[start of Recorded information]
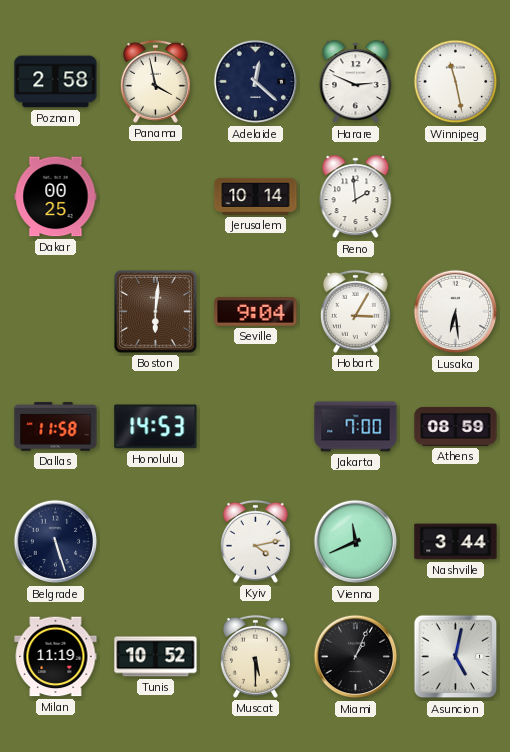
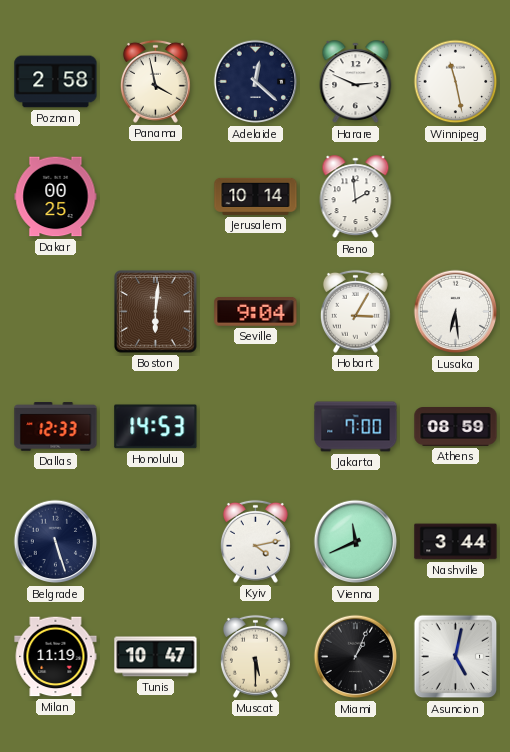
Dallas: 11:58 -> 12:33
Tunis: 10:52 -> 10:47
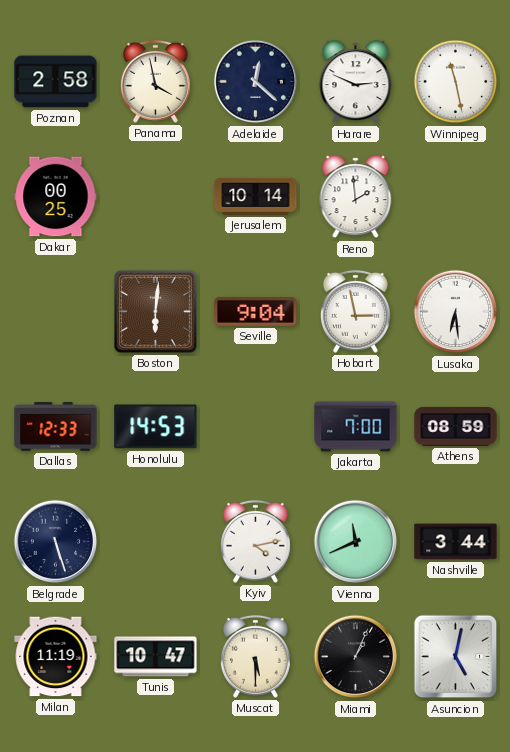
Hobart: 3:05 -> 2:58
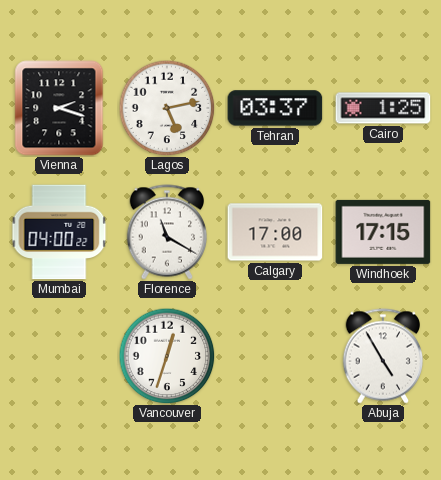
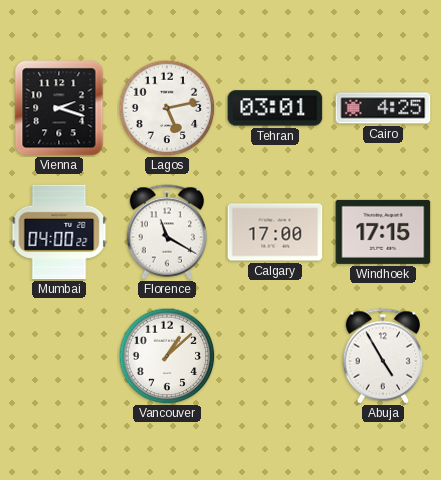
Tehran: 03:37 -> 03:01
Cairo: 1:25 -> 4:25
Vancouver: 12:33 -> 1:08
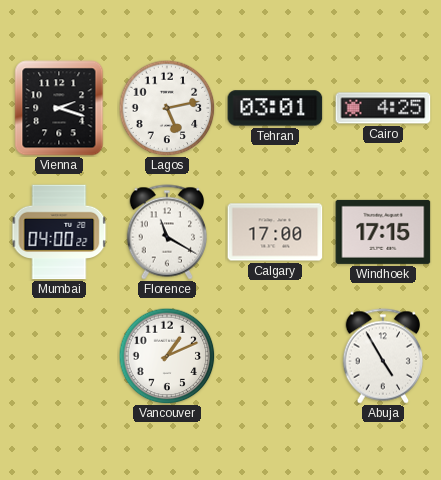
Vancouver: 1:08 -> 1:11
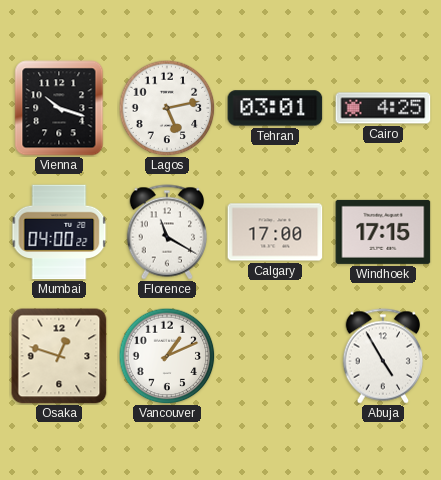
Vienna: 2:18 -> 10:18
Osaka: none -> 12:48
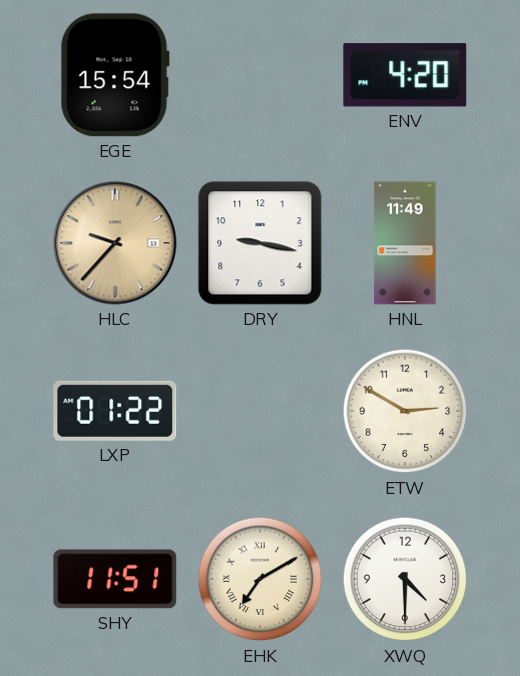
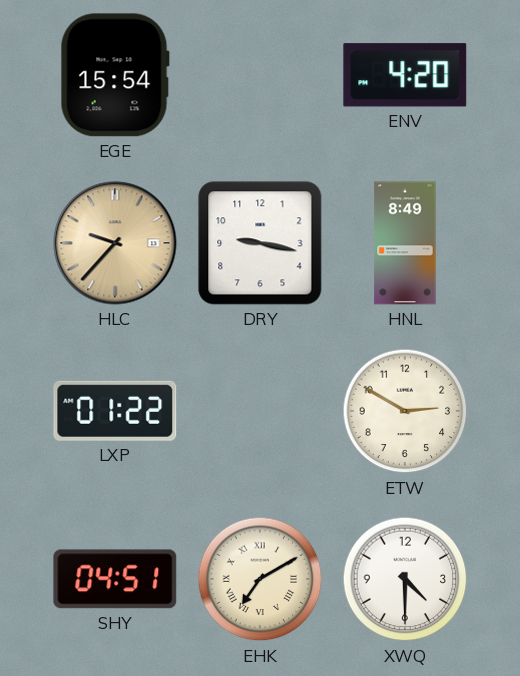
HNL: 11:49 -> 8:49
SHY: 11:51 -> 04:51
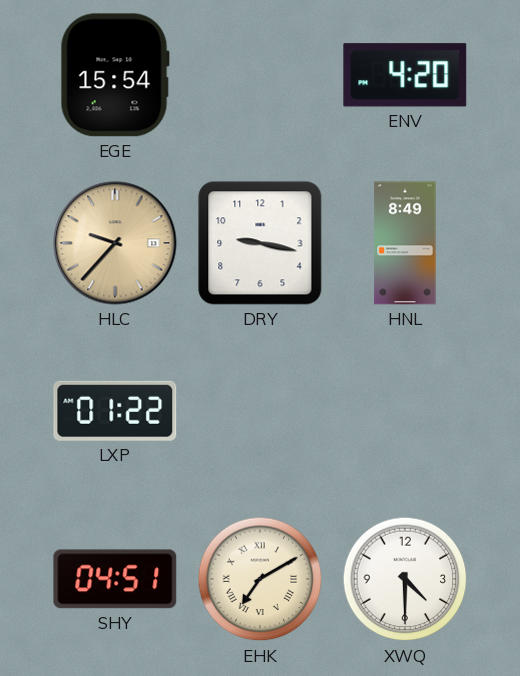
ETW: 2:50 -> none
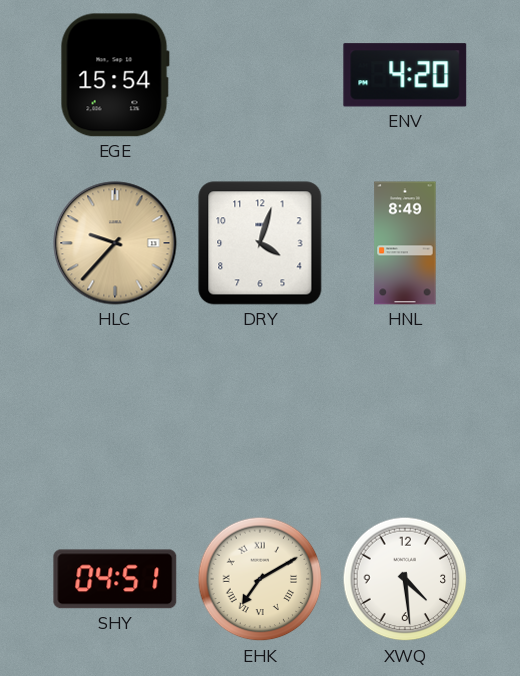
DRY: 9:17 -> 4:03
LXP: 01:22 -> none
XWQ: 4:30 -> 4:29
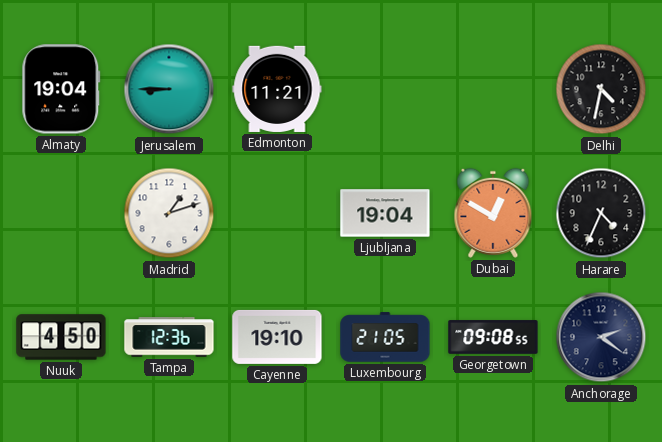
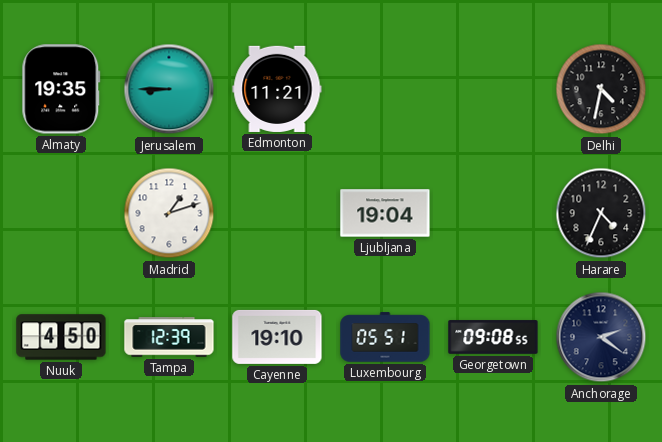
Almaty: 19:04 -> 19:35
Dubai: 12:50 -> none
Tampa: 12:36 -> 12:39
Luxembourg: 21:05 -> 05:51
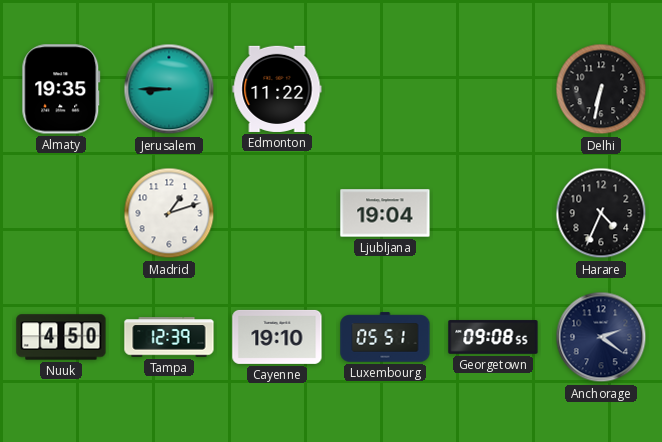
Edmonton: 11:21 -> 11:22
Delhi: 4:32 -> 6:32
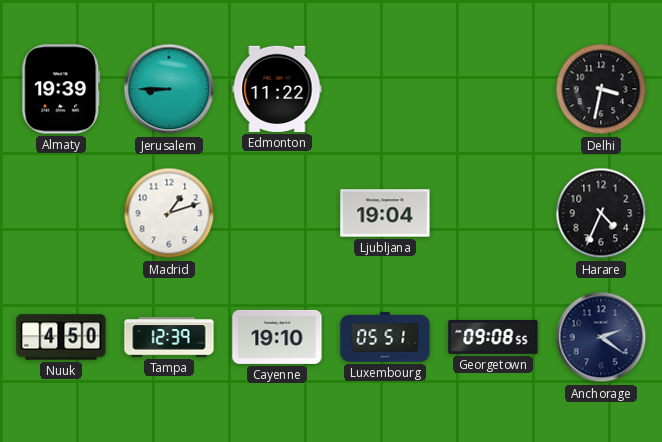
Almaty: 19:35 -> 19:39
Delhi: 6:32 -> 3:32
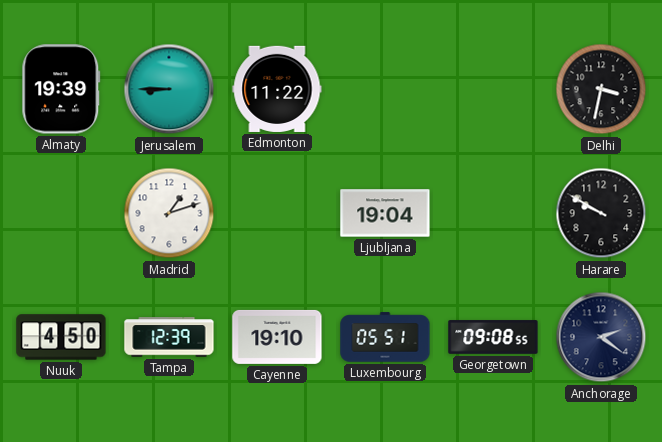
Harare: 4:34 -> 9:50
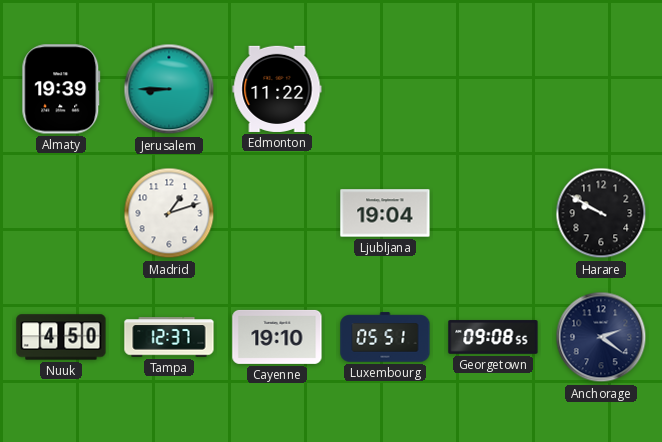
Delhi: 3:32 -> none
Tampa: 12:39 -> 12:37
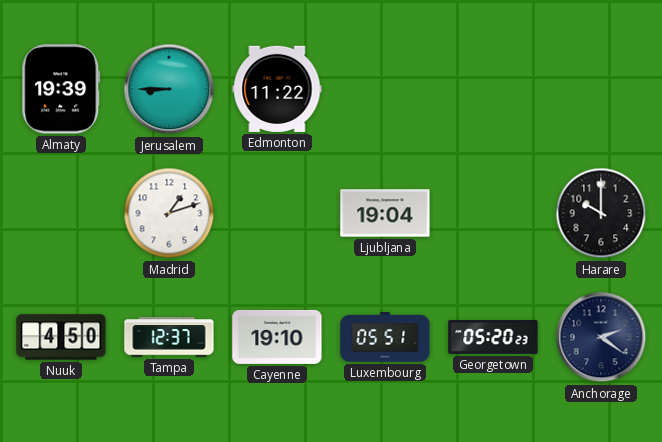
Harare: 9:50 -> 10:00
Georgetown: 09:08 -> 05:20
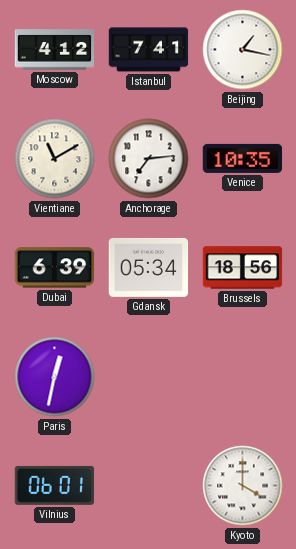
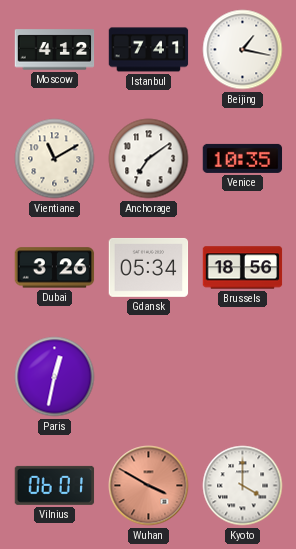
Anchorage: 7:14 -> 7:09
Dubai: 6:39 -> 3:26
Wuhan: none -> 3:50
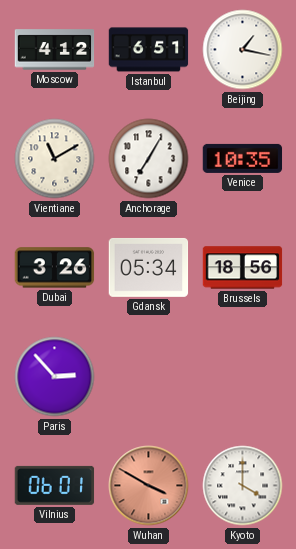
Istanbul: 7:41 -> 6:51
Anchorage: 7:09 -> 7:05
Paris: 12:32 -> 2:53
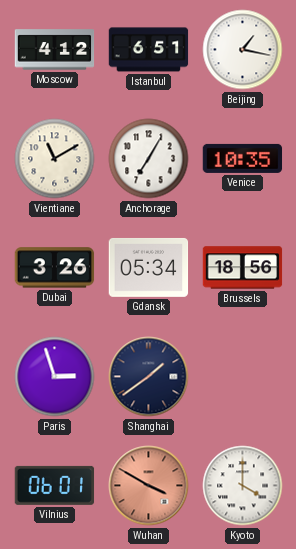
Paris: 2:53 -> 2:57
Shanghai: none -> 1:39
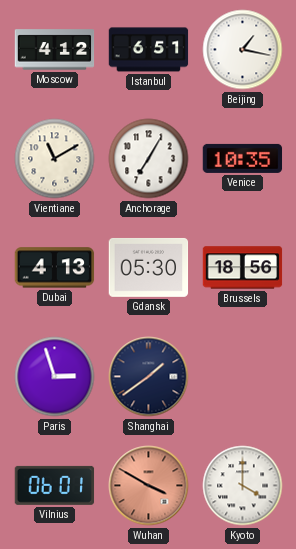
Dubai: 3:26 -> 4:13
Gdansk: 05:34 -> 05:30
[end of Recorded information]
What the task asks: Transcribe every line of the data above without alteration, leaving out the pictures.

Solution to this task:
Dallas: 11:58 -> 12:33
Tunis: 10:52 -> 10:47
Hobart: 3:05 -> 2:58
Tehran: 03:37 -> 03:01
Cairo: 1:25 -> 4:25
Vancouver: 12:33 -> 1:08
Vancouver: 1:08 -> 1:11
Vienna: 2:18 -> 10:18
Osaka: none -> 12:48
HNL: 11:49 -> 8:49
SHY: 11:51 -> 04:51
ETW: 2:50 -> none
DRY: 9:17 -> 4:03
LXP: 01:22 -> none
XWQ: 4:30 -> 4:29
Almaty: 19:04 -> 19:35
Dubai: 12:50 -> none
Tampa: 12:36 -> 12:39
Luxembourg: 21:05 -> 05:51
Edmonton: 11:21 -> 11:22
Delhi: 4:32 -> 6:32
Almaty: 19:35 -> 19:39
Delhi: 6:32 -> 3:32
Harare: 4:34 -> 9:50
Delhi: 3:32 -> none
Tampa: 12:39 -> 12:37
Harare: 9:50 -> 10:00
Georgetown: 09:08 -> 05:20
Anchorage: 7:14 -> 7:09
Dubai: 6:39 -> 3:26
Wuhan: none -> 3:50
Istanbul: 7:41 -> 6:51
Anchorage: 7:09 -> 7:05
Paris: 12:32 -> 2:53
Paris: 2:53 -> 2:57
Shanghai: none -> 1:39
Dubai: 3:26 -> 4:13
Gdansk: 05:34 -> 05:30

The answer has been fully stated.